(PROVIDED RECORDS)

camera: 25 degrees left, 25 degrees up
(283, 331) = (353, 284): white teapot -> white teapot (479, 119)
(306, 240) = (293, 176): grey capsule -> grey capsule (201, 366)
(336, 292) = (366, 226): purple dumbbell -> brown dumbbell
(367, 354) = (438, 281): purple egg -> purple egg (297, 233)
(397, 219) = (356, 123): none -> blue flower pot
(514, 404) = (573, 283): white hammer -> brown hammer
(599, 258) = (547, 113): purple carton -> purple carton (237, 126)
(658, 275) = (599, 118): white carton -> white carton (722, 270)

(End PROVIDED RECORDS)
(PROVIDED RECORDS)

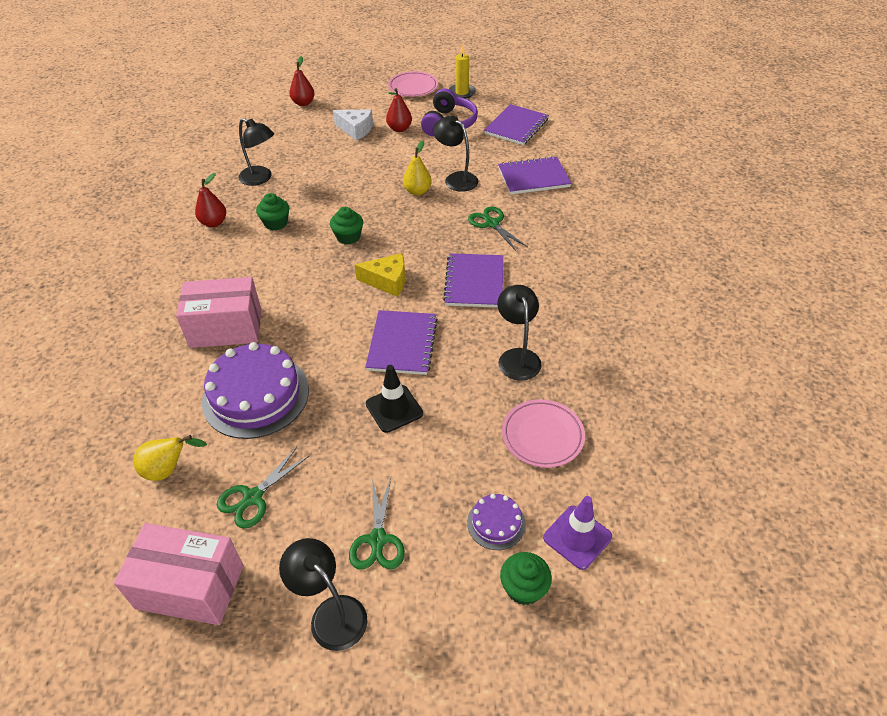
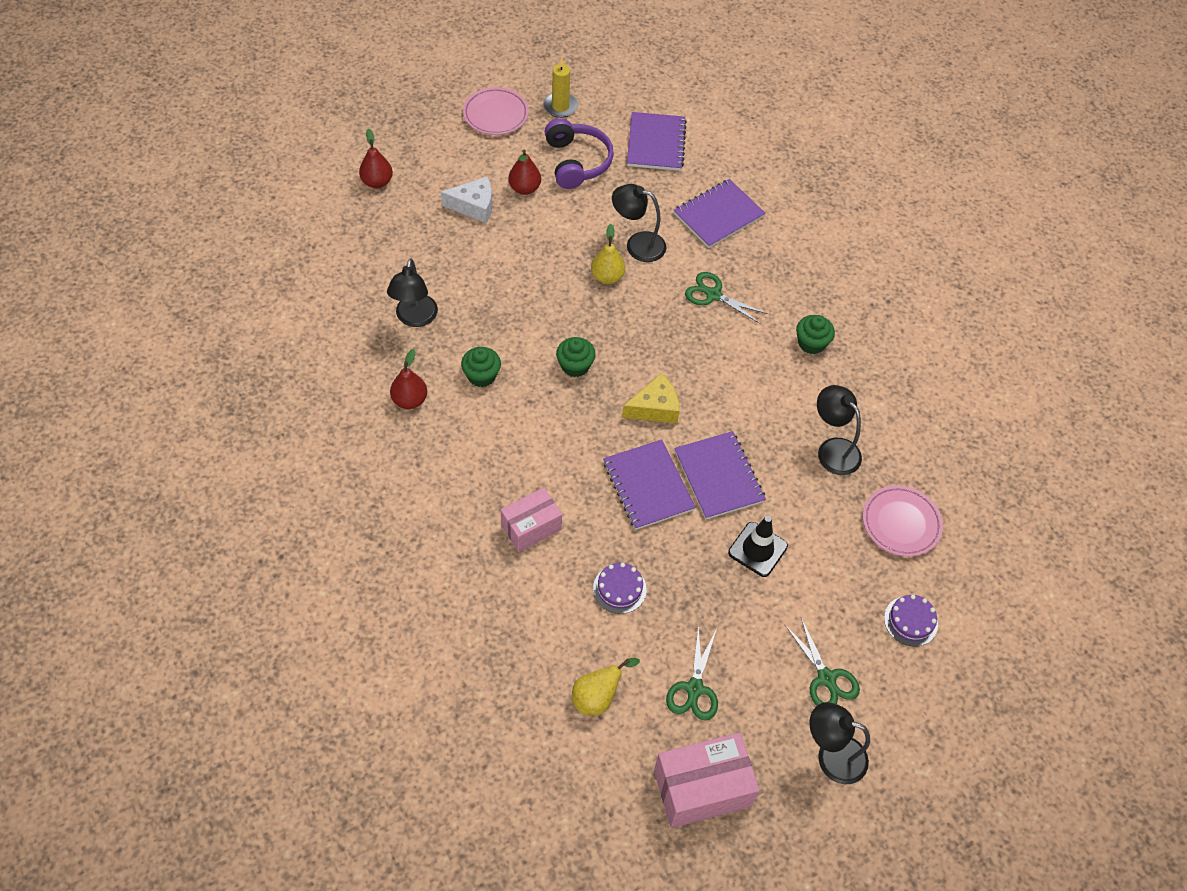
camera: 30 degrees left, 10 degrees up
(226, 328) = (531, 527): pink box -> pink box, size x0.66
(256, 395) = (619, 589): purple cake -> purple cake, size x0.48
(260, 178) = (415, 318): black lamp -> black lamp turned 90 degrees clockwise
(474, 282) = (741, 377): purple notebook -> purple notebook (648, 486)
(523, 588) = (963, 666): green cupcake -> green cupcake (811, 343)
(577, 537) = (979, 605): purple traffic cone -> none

(End PROVIDED RECORDS)

> **EXERCISE DESCRIPTION**
Only the lines above from the one with "(283, 331) = (353, 284): white" up to and including the one with "(658, 275) = (599, 118): white" should be repeated, exactly as written.

> **WRITTEN RESPONSE**
(283, 331) = (353, 284): white teapot -> white teapot (479, 119)
(306, 240) = (293, 176): grey capsule -> grey capsule (201, 366)
(336, 292) = (366, 226): purple dumbbell -> brown dumbbell
(367, 354) = (438, 281): purple egg -> purple egg (297, 233)
(397, 219) = (356, 123): none -> blue flower pot
(514, 404) = (573, 283): white hammer -> brown hammer
(599, 258) = (547, 113): purple carton -> purple carton (237, 126)
(658, 275) = (599, 118): white carton -> white carton (722, 270)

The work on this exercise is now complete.